_Record excerpts_
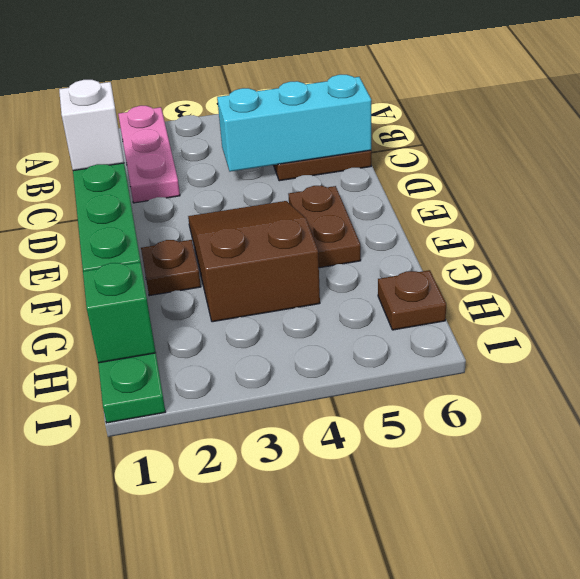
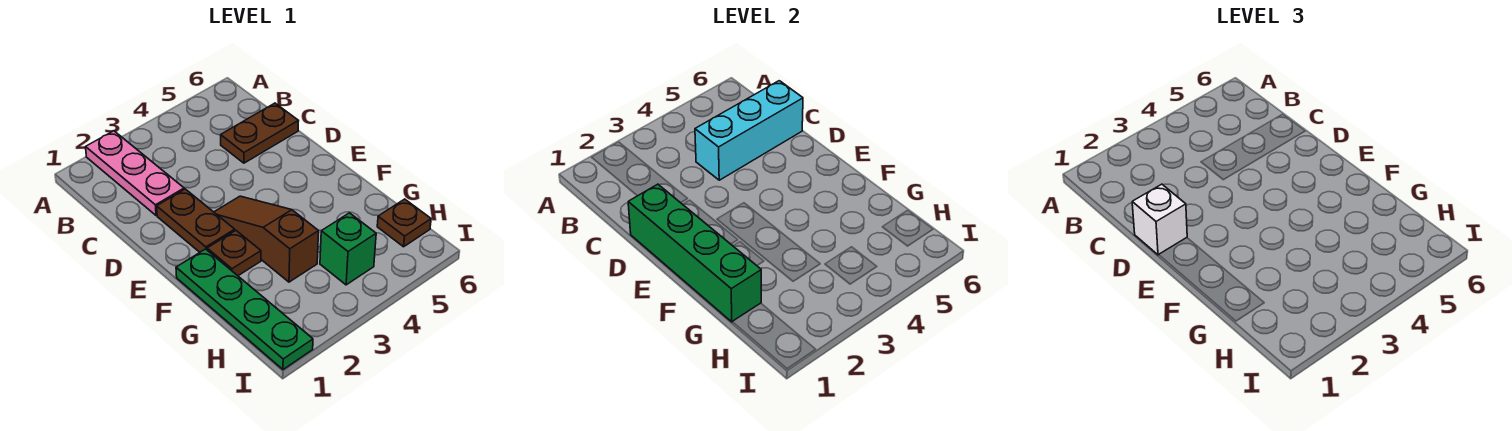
brown 2x3 slope [188,201,320,322] -> brown 1x3 slope [214,196,319,282]
brown 1x2 plate [288,186,361,268] -> brown 1x2 plate moved to [157,189,235,252]
green 1x1 brick [83,262,156,363] -> green 1x1 brick moved to [320,213,376,285]

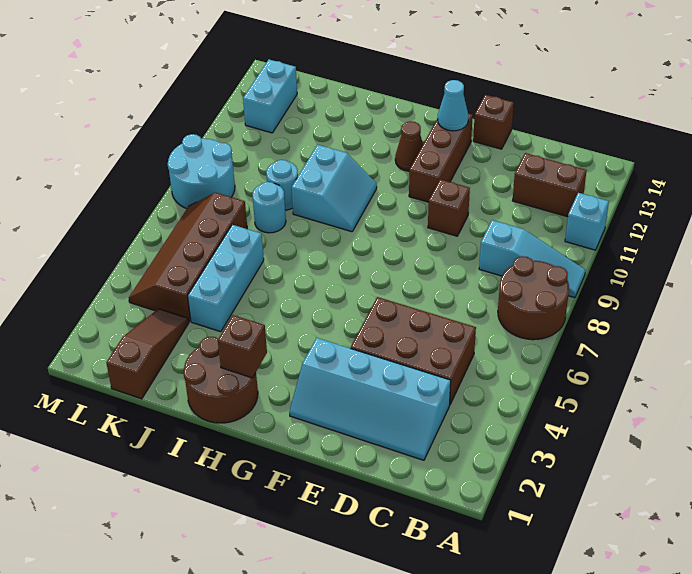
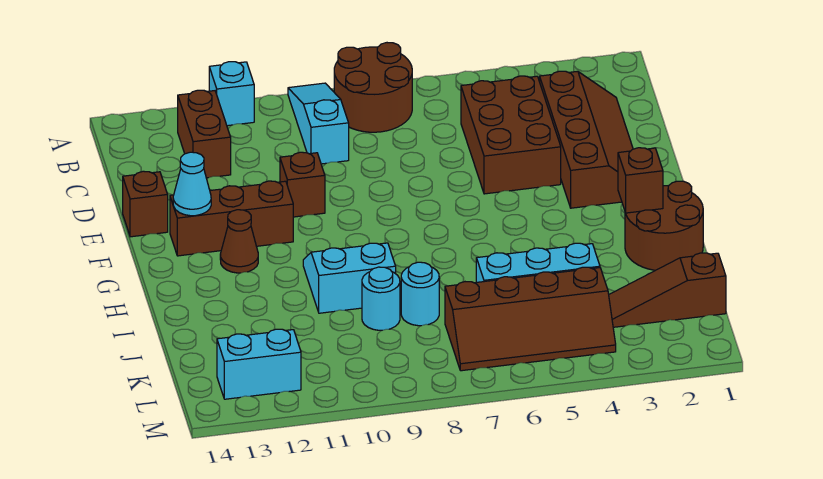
cyan 2x4 slope [289,338,451,460] -> brown 2x4 slope [540,71,633,208]
cyan 2x2 round brick [168,134,235,209] -> none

_What you will do_
What is needed is each line of the entries that contains the word "slope".

_Task result_
brown 2x3 slope [188,201,320,322] -> brown 1x3 slope [214,196,319,282]
cyan 2x4 slope [289,338,451,460] -> brown 2x4 slope [540,71,633,208]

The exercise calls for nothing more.